Records to use: Begin

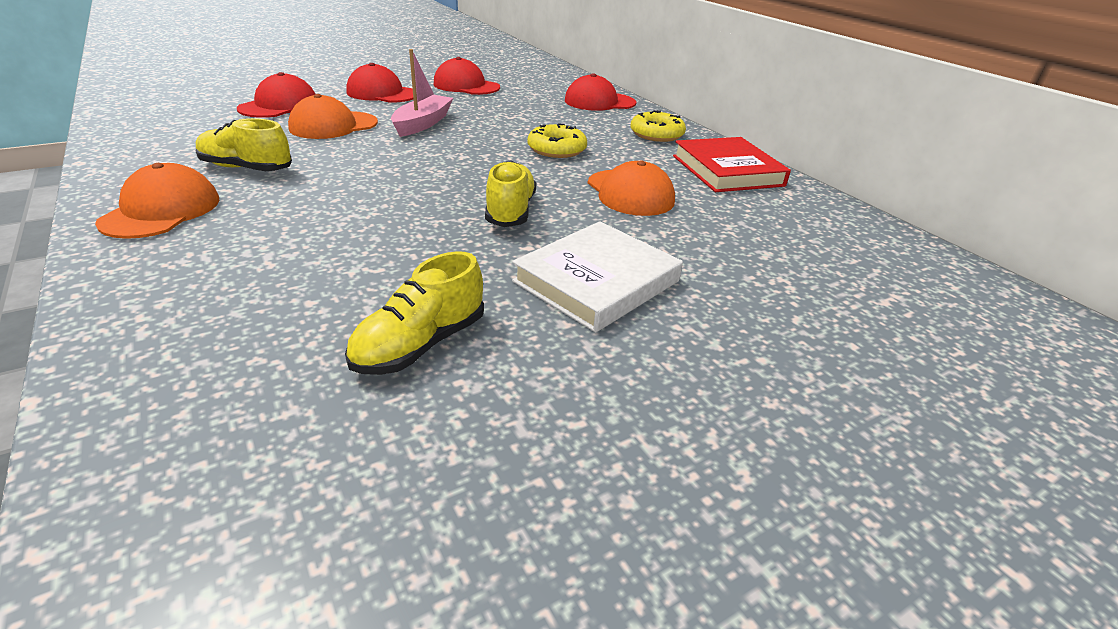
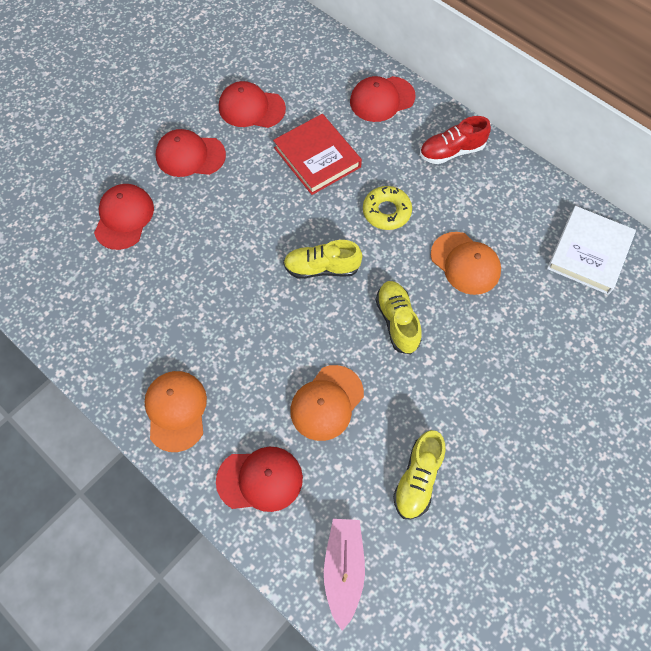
camera: 15 degrees left, 30 degrees up
(186, 286) = (260, 479): none -> red cap
(246, 168) = (184, 334): yellow shoe -> yellow shoe (322, 268)
(333, 125) = (194, 238): orange cap -> orange cap (327, 403)
(422, 124) = (261, 205): pink boat -> pink boat (343, 569)
(597, 281) = (484, 384): white book -> white book (589, 253)
(656, 134) = (451, 151): yellow donut -> red shoe
(727, 170) = (522, 199): red book -> red book (317, 157)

Records to use: End

- **Your task**:
Report all lines above with "book".

- **Result of the exercise**:
(597, 281) = (484, 384): white book -> white book (589, 253)
(727, 170) = (522, 199): red book -> red book (317, 157)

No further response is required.